▸ **What is expected**: Character for character, transcribe the entries below, minus the images.

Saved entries

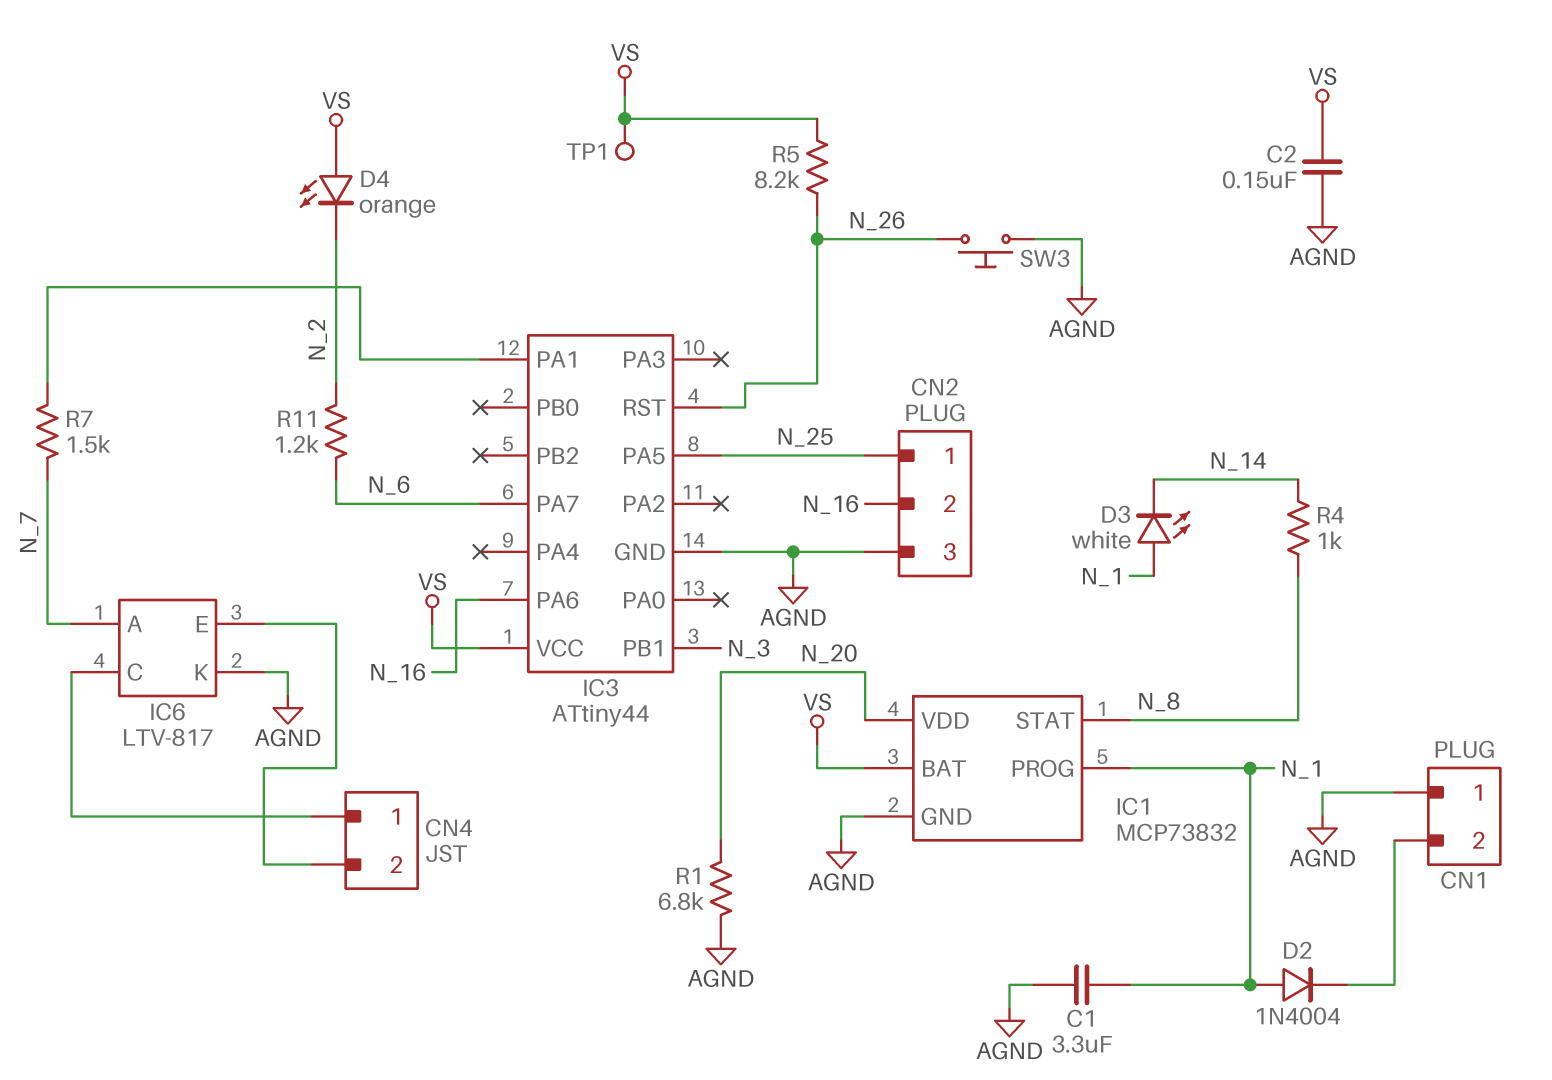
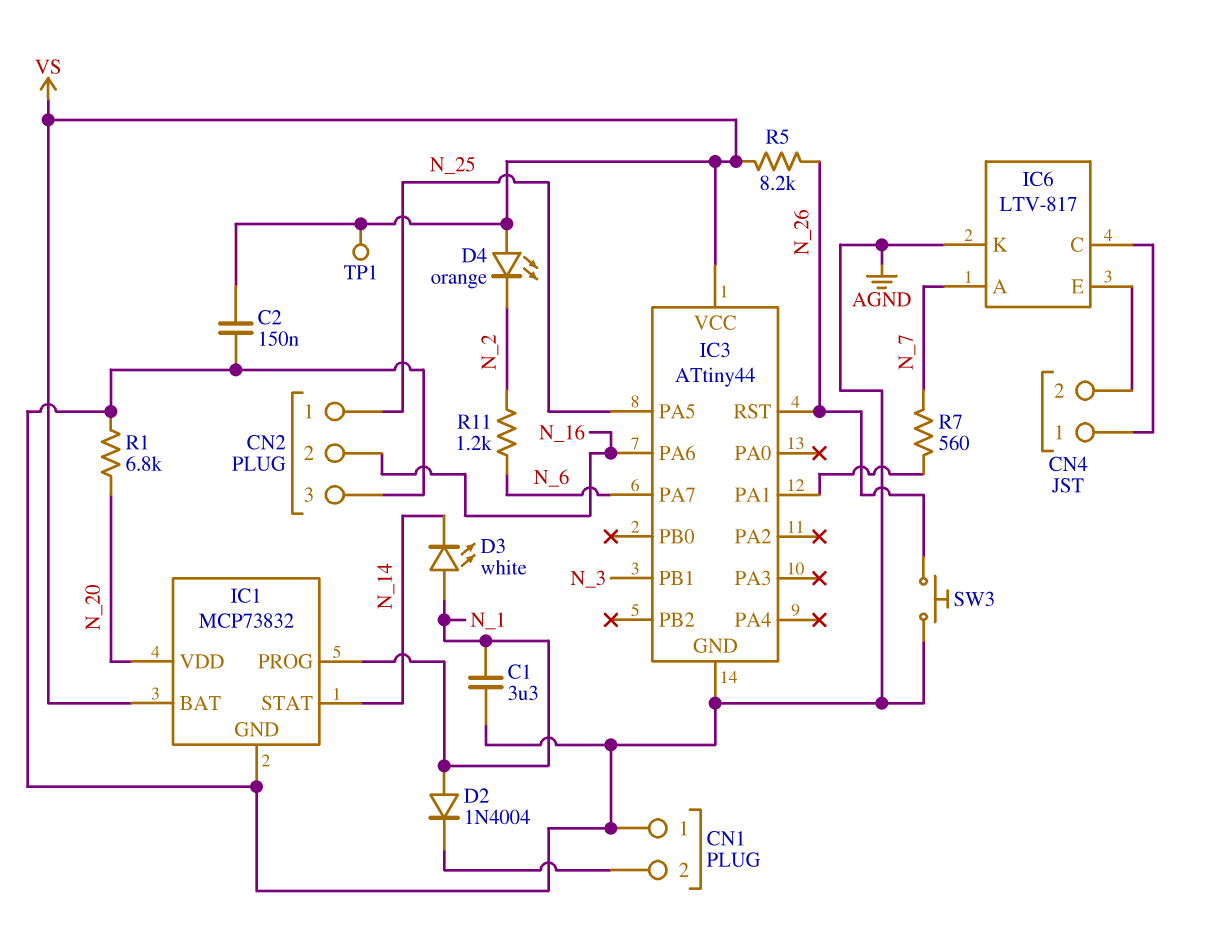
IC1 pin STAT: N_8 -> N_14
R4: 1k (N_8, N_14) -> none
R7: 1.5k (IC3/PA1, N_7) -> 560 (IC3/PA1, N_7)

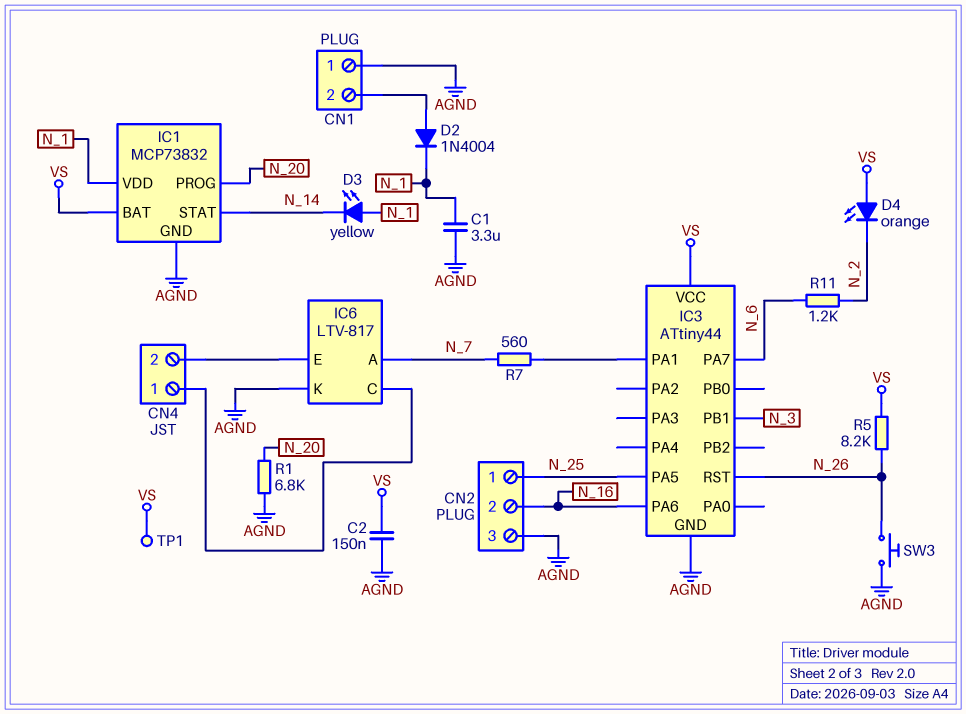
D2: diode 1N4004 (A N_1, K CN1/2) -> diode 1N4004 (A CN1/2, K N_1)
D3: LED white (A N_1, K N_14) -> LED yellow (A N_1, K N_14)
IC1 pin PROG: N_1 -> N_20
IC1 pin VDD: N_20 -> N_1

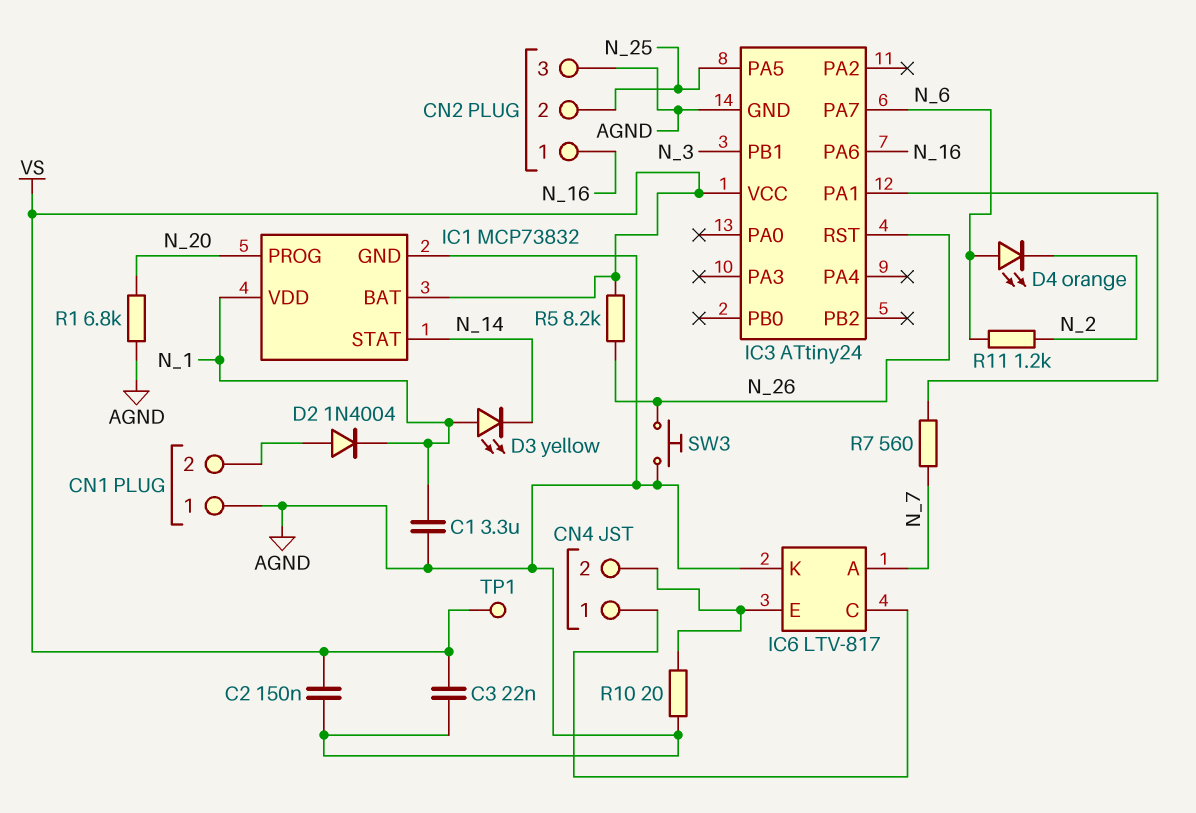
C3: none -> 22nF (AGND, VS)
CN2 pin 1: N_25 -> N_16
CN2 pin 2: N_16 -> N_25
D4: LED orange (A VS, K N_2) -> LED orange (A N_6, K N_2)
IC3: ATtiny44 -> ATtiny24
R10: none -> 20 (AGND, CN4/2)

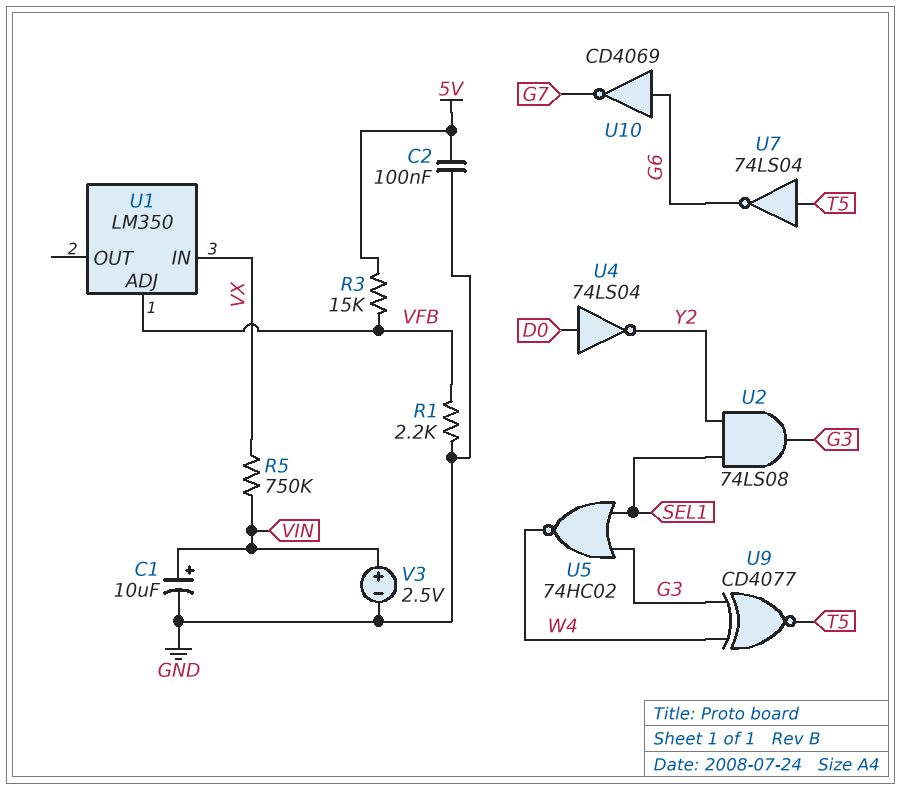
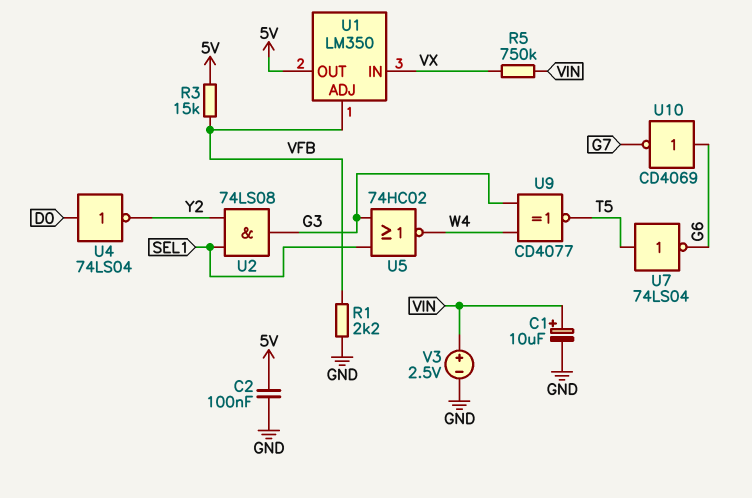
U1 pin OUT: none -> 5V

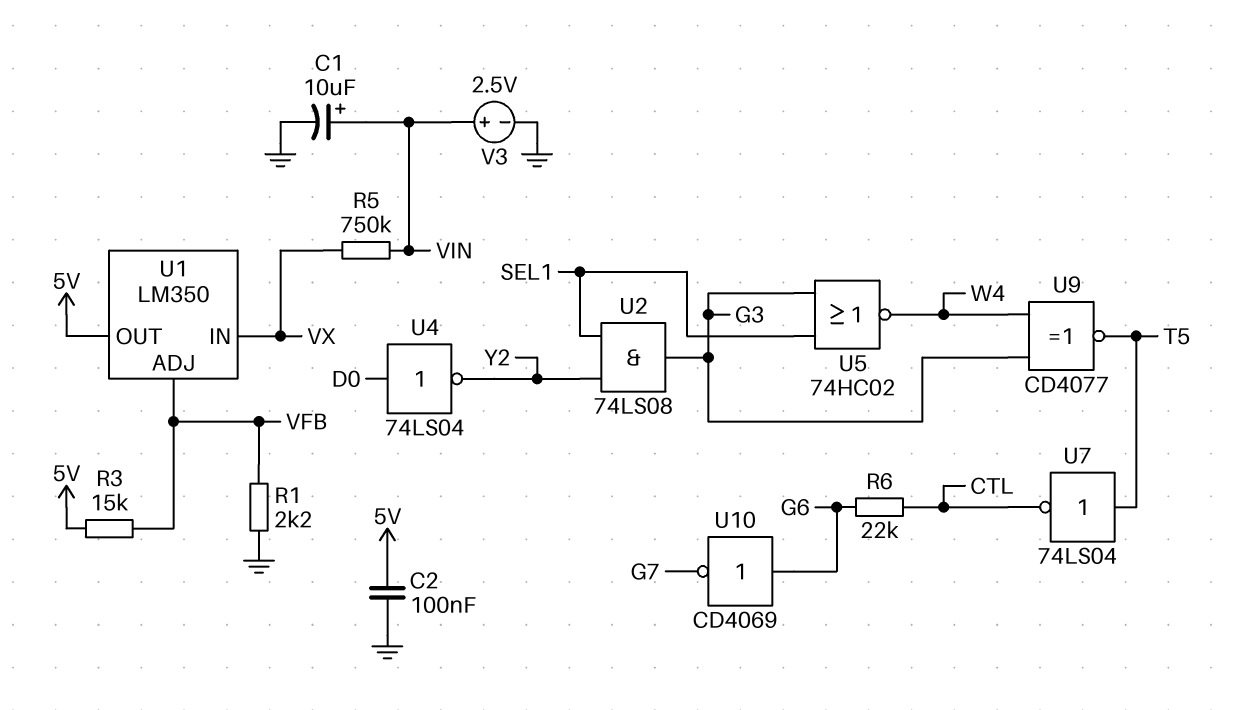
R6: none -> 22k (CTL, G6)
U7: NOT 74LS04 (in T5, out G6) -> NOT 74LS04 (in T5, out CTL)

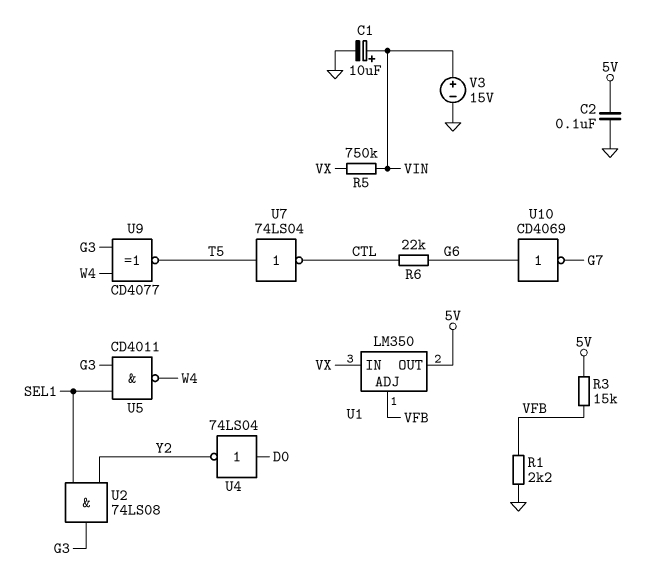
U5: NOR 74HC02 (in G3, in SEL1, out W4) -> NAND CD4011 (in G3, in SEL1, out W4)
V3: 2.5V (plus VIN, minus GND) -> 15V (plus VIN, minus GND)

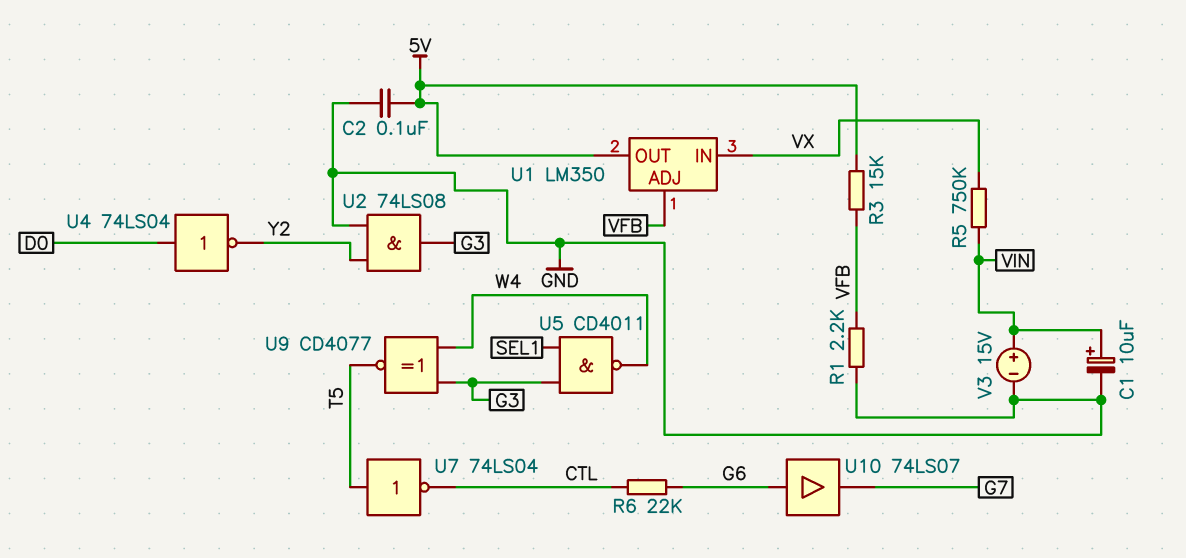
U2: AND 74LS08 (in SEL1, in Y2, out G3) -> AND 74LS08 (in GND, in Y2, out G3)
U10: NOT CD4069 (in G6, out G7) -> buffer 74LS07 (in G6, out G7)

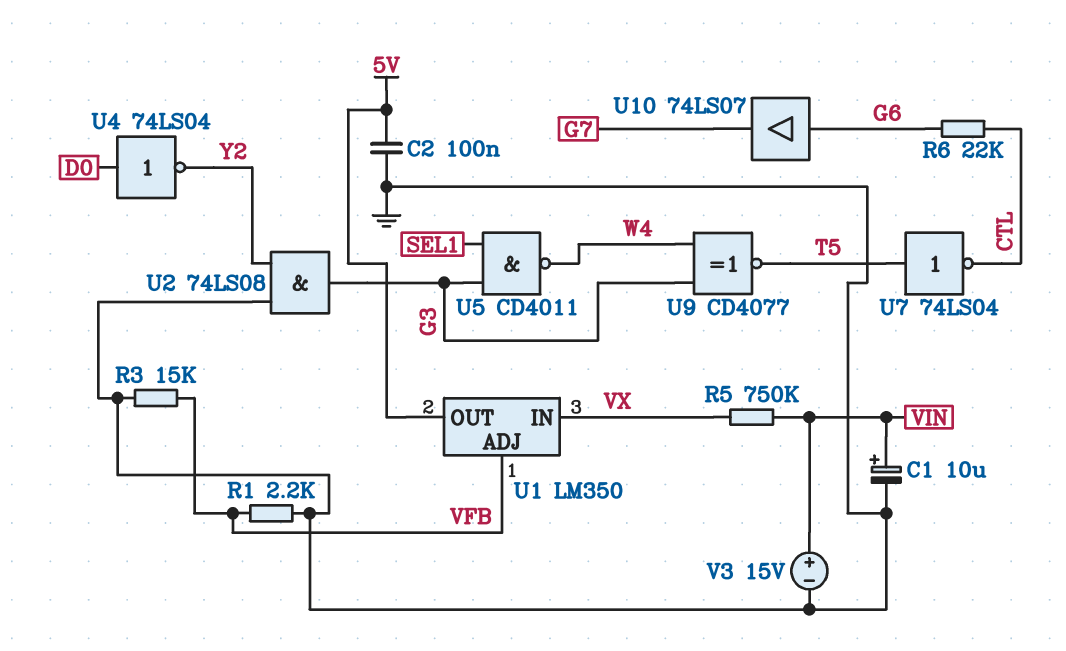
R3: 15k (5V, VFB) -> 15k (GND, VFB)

▸ **Expected answer**:
IC1 pin STAT: N_8 -> N_14
R4: 1k (N_8, N_14) -> none
R7: 1.5k (IC3/PA1, N_7) -> 560 (IC3/PA1, N_7)

D2: diode 1N4004 (A N_1, K CN1/2) -> diode 1N4004 (A CN1/2, K N_1)
D3: LED white (A N_1, K N_14) -> LED yellow (A N_1, K N_14)
IC1 pin PROG: N_1 -> N_20
IC1 pin VDD: N_20 -> N_1

C3: none -> 22nF (AGND, VS)
CN2 pin 1: N_25 -> N_16
CN2 pin 2: N_16 -> N_25
D4: LED orange (A VS, K N_2) -> LED orange (A N_6, K N_2)
IC3: ATtiny44 -> ATtiny24
R10: none -> 20 (AGND, CN4/2)

U1 pin OUT: none -> 5V

R6: none -> 22k (CTL, G6)
U7: NOT 74LS04 (in T5, out G6) -> NOT 74LS04 (in T5, out CTL)

U5: NOR 74HC02 (in G3, in SEL1, out W4) -> NAND CD4011 (in G3, in SEL1, out W4)
V3: 2.5V (plus VIN, minus GND) -> 15V (plus VIN, minus GND)

U2: AND 74LS08 (in SEL1, in Y2, out G3) -> AND 74LS08 (in GND, in Y2, out G3)
U10: NOT CD4069 (in G6, out G7) -> buffer 74LS07 (in G6, out G7)

R3: 15k (5V, VFB) -> 15k (GND, VFB)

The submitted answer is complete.